• PROBLEM TO SOLVE
Pick out each line of the records in which the word "banana" appears.

• RECORDS FOR THE TASK

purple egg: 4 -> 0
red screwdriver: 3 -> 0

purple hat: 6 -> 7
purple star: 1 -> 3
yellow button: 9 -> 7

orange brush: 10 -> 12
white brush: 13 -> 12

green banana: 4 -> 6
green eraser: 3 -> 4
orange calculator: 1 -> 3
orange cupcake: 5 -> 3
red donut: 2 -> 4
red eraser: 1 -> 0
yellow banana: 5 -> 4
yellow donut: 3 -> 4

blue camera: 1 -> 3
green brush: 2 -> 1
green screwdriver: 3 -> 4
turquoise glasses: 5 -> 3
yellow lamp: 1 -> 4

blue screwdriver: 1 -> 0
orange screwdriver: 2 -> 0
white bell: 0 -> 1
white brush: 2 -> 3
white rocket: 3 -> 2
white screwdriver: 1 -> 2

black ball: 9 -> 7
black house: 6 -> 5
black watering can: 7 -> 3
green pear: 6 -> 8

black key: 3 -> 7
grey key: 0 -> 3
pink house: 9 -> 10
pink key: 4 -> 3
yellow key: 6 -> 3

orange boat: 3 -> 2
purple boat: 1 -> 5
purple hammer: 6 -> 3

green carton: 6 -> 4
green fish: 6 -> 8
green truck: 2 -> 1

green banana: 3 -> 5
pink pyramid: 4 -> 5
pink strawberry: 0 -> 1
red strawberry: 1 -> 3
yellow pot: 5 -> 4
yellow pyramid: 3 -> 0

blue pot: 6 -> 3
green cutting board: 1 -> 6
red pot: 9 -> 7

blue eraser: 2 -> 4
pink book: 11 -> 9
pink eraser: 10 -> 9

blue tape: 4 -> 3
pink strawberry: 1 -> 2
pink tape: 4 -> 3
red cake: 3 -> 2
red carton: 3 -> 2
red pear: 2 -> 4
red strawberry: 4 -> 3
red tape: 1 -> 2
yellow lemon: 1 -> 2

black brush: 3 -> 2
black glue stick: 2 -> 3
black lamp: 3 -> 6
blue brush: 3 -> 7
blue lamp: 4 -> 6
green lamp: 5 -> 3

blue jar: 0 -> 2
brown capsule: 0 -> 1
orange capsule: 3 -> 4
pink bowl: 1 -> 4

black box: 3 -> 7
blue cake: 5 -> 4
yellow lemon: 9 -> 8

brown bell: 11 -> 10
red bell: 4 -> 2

• SOLUTION FOR THIS EXERCISE
green banana: 4 -> 6
yellow banana: 5 -> 4
green banana: 3 -> 5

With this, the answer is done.